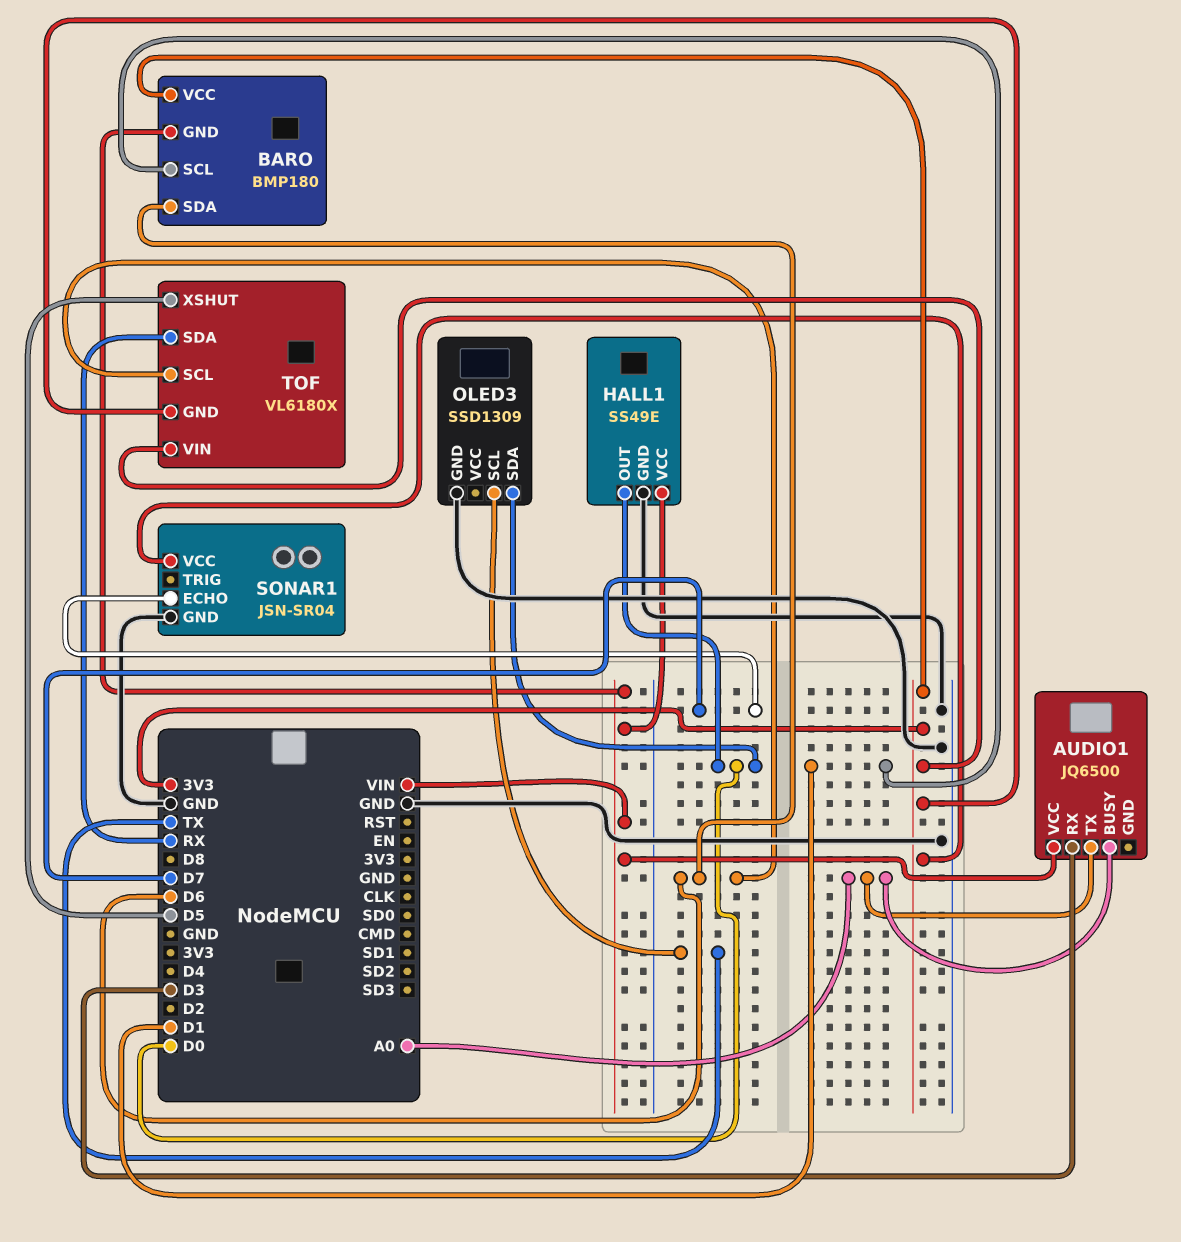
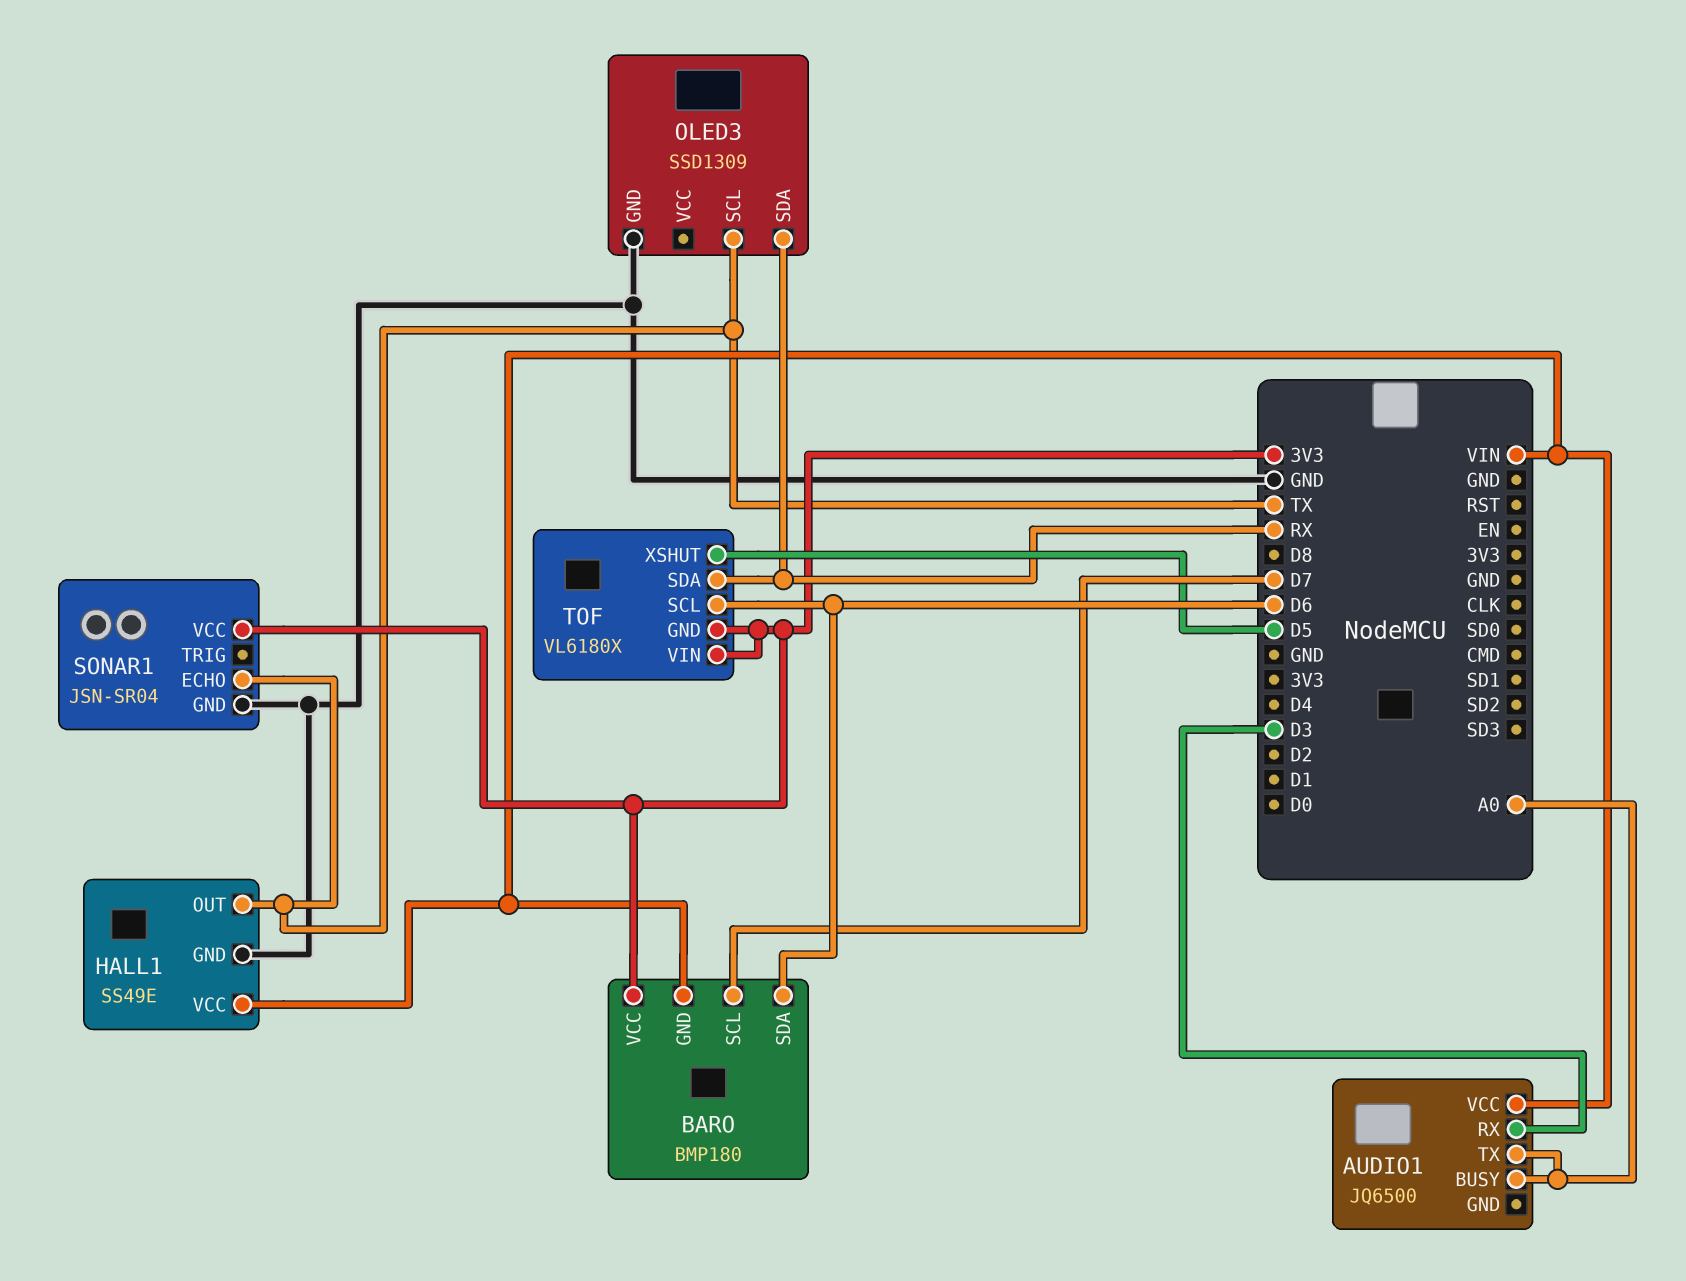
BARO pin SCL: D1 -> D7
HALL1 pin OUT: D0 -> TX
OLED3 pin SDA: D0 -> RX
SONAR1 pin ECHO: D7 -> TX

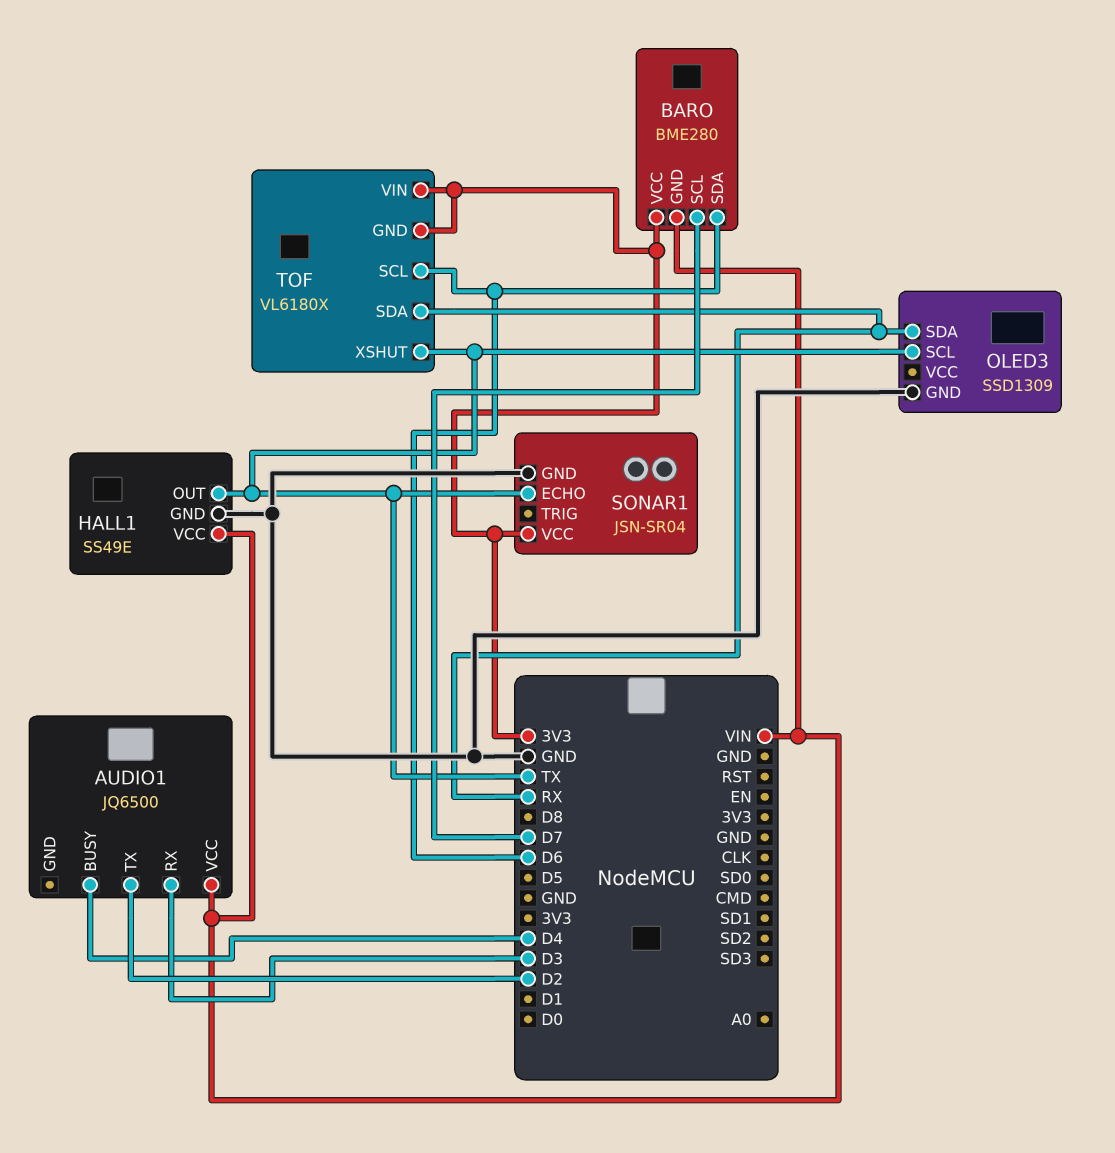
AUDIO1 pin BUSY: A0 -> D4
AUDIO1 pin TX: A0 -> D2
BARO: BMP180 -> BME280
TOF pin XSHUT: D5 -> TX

──────────

Required work: Down to the final line, restate the material above word for word, but omit its pictures.

Response:
BARO pin SCL: D1 -> D7
HALL1 pin OUT: D0 -> TX
OLED3 pin SDA: D0 -> RX
SONAR1 pin ECHO: D7 -> TX

AUDIO1 pin BUSY: A0 -> D4
AUDIO1 pin TX: A0 -> D2
BARO: BMP180 -> BME280
TOF pin XSHUT: D5 -> TX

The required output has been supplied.